[[ Material to process, beginning ]]

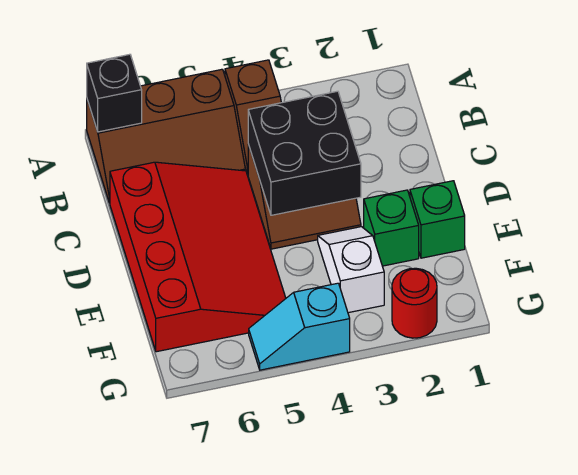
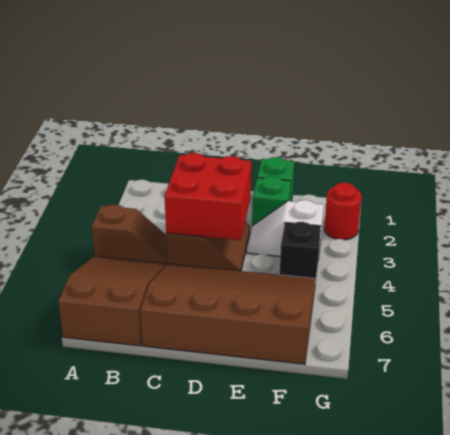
brown slope A5:B7 level 1 top A -> brown slope A5:B7 level 1 top 7
black brick A7 level 2 -> black brick F4 level 1
black brick C3:D4 level 2 -> red brick C3:D4 level 2
red slope C5:F7 level 1 top 7 -> brown slope C5:F7 level 1 top 7
cyan slope G4:G5 level 1 top 4 -> none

[[ Material to process, end ]]

* **Required action**: Only the lines from the one containing "black brick C3:D4" to the end of the records should be repeated, exactly as they appear.

* **Response to this task**:
black brick C3:D4 level 2 -> red brick C3:D4 level 2
red slope C5:F7 level 1 top 7 -> brown slope C5:F7 level 1 top 7
cyan slope G4:G5 level 1 top 4 -> none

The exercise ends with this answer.